Data listing Block Start

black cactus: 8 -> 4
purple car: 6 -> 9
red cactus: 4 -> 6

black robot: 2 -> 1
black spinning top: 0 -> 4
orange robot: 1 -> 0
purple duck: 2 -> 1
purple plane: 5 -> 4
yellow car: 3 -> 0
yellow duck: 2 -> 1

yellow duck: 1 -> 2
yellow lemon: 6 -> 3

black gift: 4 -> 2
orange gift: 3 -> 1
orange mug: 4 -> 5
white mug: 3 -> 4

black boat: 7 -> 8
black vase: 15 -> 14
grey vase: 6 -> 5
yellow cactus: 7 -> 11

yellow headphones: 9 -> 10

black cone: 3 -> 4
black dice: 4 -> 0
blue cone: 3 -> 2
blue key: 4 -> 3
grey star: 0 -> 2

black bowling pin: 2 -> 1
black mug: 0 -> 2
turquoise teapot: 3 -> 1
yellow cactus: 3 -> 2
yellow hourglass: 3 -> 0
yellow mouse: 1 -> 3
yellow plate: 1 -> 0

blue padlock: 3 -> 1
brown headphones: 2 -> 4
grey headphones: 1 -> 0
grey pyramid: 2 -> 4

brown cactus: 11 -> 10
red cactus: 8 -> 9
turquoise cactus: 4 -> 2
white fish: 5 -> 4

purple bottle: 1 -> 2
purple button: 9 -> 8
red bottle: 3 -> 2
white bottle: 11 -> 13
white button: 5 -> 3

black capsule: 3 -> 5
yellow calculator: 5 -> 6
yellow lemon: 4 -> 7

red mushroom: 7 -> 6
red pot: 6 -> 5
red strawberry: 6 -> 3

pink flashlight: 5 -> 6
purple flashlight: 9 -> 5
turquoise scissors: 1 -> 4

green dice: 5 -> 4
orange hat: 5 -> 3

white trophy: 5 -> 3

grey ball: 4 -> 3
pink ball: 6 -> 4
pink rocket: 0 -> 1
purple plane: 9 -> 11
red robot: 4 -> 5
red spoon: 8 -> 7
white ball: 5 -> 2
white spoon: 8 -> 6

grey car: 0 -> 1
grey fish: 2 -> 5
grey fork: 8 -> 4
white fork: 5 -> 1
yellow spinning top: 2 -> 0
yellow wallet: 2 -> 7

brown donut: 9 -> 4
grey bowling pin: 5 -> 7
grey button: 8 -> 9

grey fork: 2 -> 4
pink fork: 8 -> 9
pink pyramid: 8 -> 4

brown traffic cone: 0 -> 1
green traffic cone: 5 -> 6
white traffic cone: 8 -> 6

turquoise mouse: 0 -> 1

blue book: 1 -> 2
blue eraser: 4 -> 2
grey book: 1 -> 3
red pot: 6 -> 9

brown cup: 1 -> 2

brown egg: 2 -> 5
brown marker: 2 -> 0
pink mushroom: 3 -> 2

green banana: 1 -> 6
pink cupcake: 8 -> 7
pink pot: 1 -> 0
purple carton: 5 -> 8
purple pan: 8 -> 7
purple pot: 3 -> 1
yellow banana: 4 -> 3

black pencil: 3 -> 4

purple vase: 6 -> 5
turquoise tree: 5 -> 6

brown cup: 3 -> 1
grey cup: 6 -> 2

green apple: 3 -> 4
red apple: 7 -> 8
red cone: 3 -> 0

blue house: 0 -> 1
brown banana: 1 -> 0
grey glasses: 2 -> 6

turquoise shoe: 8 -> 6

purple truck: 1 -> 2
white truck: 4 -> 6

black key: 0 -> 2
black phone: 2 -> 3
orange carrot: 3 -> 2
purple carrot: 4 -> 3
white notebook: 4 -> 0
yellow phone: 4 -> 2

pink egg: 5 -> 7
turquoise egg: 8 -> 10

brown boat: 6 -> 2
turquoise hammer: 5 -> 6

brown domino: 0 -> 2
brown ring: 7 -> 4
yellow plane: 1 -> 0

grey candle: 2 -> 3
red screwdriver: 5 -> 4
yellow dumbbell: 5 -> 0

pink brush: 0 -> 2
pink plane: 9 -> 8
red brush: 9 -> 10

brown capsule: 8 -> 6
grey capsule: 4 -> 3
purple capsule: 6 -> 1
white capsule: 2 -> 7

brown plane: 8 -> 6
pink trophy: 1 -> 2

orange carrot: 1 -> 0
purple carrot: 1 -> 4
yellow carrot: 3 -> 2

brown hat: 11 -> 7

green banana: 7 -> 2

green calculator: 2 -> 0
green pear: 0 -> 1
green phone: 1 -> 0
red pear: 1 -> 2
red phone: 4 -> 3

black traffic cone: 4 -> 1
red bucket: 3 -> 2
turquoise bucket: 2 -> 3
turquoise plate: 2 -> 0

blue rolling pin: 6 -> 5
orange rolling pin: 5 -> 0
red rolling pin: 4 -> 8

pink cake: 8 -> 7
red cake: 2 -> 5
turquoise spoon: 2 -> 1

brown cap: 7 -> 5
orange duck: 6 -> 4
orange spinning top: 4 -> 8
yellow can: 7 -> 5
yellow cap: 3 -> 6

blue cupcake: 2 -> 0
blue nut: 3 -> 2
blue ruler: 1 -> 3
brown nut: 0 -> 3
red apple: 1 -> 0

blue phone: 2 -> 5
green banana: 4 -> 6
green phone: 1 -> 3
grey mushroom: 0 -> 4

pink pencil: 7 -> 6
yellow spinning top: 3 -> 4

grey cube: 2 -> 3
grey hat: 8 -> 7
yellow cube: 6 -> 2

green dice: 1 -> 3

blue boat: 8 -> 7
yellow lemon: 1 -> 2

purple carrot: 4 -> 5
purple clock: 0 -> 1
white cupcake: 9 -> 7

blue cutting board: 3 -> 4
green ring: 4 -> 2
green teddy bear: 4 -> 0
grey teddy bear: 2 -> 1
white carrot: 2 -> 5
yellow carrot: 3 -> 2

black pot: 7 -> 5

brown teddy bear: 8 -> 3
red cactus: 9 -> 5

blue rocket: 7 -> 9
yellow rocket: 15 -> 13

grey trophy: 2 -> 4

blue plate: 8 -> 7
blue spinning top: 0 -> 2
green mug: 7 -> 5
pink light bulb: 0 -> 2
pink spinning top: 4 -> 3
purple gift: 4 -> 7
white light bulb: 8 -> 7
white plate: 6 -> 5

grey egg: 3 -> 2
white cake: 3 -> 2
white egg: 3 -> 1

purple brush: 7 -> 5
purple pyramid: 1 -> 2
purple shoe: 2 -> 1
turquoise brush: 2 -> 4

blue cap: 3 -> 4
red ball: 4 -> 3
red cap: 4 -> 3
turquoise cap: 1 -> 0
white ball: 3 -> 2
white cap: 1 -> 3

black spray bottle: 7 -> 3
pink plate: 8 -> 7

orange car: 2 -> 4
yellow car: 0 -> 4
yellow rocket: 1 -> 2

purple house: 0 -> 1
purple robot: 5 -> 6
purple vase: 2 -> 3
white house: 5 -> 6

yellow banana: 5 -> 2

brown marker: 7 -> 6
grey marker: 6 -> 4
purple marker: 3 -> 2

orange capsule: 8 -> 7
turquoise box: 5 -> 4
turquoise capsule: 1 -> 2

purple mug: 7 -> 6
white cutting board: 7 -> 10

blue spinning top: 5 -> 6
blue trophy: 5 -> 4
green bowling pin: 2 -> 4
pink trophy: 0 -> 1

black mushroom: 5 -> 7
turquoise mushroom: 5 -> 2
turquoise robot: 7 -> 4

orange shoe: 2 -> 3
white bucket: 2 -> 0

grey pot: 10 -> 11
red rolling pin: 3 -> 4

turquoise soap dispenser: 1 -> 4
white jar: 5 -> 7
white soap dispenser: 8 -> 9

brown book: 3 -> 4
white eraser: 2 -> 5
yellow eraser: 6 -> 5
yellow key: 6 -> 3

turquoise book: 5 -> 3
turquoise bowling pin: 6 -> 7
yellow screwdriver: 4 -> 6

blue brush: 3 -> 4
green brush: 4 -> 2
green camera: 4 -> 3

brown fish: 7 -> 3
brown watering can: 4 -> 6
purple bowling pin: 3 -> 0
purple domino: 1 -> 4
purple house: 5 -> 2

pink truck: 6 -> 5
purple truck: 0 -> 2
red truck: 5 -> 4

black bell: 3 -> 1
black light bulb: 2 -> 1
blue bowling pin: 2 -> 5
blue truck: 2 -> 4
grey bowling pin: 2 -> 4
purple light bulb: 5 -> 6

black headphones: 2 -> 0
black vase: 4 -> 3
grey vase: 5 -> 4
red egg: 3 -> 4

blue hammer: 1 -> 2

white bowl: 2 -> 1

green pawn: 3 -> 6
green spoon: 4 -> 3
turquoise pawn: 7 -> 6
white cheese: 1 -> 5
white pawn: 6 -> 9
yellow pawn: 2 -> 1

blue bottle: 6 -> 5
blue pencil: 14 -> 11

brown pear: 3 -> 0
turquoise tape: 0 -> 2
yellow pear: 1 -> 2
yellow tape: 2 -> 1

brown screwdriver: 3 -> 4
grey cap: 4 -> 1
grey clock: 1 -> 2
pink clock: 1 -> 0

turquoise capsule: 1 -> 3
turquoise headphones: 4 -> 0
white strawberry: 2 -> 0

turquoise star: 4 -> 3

Data listing Block End

#### To do
Could you repeat exactly the lines above from the line with "blue rolling pin: 6 -> 5" up to and including the line with "red apple: 1 -> 0", and only those?

#### Solution for this task
blue rolling pin: 6 -> 5
orange rolling pin: 5 -> 0
red rolling pin: 4 -> 8

pink cake: 8 -> 7
red cake: 2 -> 5
turquoise spoon: 2 -> 1

brown cap: 7 -> 5
orange duck: 6 -> 4
orange spinning top: 4 -> 8
yellow can: 7 -> 5
yellow cap: 3 -> 6

blue cupcake: 2 -> 0
blue nut: 3 -> 2
blue ruler: 1 -> 3
brown nut: 0 -> 3
red apple: 1 -> 0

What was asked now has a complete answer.